* **WORK TASK**:
Copy exactly the lines that run from the one containing "Identify features in" through the end of the entries, both ends included.

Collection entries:
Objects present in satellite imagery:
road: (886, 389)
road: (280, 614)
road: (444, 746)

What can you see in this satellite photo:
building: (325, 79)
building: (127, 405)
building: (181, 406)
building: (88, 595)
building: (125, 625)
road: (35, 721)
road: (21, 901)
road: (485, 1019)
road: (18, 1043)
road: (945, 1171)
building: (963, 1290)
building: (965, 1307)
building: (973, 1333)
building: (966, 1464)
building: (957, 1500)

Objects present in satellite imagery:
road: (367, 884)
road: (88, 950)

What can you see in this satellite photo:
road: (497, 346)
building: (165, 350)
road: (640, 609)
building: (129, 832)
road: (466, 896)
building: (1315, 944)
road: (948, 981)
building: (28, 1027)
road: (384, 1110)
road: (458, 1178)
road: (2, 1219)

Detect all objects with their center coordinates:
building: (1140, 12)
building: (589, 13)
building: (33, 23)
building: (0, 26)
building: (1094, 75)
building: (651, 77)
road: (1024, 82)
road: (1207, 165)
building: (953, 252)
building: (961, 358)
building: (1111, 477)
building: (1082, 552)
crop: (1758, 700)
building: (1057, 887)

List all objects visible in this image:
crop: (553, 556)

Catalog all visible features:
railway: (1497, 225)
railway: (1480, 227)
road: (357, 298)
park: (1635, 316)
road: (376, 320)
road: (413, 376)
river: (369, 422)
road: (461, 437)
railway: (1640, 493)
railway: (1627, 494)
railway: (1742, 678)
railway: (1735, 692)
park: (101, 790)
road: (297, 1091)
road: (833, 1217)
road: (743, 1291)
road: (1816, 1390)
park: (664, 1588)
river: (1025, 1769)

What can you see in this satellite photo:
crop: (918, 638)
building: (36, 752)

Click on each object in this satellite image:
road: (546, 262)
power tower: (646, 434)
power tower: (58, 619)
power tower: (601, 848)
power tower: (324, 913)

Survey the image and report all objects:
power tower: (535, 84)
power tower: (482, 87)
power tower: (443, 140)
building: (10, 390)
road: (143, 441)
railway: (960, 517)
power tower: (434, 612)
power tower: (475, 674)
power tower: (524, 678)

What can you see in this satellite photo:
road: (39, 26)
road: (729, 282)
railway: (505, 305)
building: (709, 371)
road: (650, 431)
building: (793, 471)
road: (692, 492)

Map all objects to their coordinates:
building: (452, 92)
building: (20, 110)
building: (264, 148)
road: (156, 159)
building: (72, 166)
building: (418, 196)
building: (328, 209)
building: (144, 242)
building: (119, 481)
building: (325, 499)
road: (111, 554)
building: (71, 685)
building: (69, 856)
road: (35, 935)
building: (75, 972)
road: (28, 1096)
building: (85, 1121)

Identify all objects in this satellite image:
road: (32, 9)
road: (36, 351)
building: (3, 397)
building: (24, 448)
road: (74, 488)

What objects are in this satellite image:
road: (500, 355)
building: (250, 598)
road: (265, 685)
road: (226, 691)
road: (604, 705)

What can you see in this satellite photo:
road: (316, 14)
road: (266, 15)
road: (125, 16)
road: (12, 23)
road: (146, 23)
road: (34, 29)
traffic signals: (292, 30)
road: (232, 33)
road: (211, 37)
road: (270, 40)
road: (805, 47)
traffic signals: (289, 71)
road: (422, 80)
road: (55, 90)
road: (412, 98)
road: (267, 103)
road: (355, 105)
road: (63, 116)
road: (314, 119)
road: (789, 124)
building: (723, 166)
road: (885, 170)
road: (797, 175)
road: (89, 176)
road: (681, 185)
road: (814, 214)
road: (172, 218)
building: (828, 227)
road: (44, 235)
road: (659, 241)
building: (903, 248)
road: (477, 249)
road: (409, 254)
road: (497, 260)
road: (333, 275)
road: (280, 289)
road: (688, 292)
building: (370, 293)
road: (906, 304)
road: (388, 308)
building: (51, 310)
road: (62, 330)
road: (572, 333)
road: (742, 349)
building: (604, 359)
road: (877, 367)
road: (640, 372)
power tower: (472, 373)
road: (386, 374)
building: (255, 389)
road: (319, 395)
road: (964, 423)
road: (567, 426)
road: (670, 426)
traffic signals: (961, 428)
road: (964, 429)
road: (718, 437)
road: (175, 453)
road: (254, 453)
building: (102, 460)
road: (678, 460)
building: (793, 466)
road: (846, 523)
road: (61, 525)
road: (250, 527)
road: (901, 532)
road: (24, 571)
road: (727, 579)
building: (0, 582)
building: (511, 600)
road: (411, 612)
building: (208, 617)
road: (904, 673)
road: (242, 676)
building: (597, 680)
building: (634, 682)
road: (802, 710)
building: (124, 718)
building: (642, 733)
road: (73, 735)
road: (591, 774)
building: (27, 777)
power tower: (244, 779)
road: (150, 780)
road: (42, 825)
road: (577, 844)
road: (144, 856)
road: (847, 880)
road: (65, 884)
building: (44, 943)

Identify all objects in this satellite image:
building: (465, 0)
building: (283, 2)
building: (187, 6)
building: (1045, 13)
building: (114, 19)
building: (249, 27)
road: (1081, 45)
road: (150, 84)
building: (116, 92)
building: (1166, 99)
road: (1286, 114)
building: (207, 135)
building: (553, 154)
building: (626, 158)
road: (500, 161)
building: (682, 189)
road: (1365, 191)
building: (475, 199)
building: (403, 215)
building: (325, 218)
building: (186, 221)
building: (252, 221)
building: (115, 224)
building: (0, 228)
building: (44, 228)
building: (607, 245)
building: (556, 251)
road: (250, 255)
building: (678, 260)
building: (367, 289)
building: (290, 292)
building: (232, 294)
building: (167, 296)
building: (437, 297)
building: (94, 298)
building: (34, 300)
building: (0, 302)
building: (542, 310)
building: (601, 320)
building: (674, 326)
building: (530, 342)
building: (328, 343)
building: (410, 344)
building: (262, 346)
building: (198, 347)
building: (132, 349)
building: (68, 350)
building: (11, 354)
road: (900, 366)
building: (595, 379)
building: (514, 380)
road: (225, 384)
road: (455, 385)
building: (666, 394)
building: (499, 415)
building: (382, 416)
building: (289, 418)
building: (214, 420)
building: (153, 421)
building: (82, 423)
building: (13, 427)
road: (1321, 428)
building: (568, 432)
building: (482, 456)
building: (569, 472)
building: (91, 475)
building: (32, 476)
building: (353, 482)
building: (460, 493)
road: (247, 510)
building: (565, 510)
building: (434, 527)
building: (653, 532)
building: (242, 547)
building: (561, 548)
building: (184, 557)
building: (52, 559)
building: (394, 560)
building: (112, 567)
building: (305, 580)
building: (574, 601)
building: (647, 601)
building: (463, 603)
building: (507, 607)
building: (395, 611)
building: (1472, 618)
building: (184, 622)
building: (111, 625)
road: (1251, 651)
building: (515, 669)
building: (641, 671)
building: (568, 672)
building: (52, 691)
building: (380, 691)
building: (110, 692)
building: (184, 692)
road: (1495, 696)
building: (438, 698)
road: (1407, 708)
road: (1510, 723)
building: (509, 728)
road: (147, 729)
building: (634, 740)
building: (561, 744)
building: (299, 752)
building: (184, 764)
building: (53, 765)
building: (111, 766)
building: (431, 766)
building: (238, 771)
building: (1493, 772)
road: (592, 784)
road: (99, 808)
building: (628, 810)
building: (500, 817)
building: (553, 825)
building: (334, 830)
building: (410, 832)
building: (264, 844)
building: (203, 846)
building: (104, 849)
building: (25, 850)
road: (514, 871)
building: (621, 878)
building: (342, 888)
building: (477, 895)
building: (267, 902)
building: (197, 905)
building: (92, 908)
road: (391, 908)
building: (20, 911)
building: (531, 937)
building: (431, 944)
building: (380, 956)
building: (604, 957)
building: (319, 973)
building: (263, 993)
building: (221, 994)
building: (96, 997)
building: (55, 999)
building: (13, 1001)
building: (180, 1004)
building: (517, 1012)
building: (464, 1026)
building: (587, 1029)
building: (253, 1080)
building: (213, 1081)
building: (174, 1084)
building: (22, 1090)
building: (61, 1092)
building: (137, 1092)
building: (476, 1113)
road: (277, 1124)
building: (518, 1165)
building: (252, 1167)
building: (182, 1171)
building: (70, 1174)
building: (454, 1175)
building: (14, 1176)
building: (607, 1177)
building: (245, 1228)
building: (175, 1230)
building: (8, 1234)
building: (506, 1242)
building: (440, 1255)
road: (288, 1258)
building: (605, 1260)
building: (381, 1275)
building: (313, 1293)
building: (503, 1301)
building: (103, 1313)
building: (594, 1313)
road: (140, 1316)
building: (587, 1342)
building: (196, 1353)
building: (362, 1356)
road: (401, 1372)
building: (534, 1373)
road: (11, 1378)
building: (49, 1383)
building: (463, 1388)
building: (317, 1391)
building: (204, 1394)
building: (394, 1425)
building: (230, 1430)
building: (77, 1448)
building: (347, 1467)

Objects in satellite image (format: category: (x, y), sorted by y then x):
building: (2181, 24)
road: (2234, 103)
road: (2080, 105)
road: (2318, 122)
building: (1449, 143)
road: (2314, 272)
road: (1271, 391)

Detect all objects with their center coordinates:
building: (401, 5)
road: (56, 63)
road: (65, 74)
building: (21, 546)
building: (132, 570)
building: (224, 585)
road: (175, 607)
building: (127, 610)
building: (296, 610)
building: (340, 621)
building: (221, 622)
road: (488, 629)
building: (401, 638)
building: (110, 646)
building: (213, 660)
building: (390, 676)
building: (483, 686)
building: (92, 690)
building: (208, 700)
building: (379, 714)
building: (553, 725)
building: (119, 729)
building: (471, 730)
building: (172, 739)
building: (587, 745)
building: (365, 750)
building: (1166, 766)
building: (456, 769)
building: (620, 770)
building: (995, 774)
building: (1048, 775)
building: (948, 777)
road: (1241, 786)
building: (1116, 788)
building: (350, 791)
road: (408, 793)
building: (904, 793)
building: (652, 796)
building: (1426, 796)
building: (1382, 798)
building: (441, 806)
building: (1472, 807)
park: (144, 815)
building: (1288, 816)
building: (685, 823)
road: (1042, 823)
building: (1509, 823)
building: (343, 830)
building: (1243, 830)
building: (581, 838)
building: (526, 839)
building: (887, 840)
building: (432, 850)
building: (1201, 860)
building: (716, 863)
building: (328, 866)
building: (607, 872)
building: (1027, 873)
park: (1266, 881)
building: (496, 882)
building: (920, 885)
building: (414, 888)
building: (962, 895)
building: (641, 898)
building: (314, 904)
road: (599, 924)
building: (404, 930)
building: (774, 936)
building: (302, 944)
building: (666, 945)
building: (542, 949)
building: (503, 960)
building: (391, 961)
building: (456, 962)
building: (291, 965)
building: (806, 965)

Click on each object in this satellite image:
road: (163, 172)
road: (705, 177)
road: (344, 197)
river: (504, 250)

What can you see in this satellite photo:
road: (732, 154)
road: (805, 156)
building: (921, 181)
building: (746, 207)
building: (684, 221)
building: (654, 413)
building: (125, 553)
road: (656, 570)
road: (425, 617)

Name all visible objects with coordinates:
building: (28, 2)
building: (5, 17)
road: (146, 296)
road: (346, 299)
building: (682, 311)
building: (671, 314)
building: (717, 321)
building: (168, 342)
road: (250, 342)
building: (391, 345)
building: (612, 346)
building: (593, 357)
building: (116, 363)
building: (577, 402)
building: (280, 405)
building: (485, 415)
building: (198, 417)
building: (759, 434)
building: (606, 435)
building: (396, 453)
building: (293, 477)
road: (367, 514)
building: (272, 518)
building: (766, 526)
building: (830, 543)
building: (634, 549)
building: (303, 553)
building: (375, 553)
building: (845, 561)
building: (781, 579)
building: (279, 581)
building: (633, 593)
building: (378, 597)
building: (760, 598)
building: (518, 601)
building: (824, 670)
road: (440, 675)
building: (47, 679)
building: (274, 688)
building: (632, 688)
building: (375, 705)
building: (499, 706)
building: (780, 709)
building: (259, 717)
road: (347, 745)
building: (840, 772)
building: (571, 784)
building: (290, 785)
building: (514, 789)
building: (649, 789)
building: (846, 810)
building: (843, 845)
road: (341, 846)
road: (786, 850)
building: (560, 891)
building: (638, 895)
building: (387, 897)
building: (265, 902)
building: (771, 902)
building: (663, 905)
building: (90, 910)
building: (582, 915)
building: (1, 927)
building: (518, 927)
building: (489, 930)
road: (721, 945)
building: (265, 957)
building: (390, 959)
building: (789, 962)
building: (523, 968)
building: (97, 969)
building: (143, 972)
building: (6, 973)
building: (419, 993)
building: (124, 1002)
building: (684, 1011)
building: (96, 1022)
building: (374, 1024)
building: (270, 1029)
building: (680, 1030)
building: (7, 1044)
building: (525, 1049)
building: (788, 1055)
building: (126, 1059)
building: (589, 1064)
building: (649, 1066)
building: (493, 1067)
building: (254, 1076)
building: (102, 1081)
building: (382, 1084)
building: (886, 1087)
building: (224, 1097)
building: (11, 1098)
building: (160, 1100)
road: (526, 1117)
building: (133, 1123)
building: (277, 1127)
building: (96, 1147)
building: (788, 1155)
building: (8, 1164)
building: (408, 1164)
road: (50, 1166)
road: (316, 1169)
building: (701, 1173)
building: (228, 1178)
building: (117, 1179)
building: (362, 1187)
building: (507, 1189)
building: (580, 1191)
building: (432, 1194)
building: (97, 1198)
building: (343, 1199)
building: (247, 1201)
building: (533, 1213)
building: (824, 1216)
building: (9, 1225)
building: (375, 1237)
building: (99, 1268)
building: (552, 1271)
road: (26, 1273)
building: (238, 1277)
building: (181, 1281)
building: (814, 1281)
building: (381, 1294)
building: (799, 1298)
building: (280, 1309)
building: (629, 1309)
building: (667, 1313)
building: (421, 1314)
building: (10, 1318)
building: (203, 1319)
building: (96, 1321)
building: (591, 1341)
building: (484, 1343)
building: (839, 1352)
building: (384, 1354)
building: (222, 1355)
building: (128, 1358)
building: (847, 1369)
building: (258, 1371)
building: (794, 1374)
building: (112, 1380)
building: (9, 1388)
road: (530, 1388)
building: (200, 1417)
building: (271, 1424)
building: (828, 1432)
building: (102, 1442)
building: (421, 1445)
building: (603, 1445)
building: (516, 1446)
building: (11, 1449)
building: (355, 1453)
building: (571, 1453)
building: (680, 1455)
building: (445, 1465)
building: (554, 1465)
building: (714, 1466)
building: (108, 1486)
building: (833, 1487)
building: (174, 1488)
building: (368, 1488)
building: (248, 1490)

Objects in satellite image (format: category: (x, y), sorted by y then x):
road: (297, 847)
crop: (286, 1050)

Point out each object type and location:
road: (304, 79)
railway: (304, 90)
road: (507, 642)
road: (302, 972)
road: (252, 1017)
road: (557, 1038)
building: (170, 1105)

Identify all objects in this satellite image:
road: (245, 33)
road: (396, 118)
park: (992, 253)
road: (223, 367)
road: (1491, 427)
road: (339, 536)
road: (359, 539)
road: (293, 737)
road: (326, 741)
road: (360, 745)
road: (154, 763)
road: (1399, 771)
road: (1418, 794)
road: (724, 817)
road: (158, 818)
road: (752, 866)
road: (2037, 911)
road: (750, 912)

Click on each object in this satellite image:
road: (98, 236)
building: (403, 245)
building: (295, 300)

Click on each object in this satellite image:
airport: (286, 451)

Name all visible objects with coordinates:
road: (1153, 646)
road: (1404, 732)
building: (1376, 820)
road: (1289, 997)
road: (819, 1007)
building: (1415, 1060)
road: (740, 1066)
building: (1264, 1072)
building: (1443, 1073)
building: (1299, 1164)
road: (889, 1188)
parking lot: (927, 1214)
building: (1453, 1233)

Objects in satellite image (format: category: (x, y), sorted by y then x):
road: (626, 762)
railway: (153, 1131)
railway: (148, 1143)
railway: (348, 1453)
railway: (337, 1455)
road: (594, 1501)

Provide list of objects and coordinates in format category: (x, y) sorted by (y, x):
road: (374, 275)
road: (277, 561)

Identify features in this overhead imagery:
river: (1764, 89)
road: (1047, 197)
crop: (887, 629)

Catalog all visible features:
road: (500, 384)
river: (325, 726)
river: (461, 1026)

* **ANSWER TO THE PROBLEM**:
Identify features in this overhead imagery:
river: (1764, 89)
road: (1047, 197)
crop: (887, 629)

Catalog all visible features:
road: (500, 384)
river: (325, 726)
river: (461, 1026)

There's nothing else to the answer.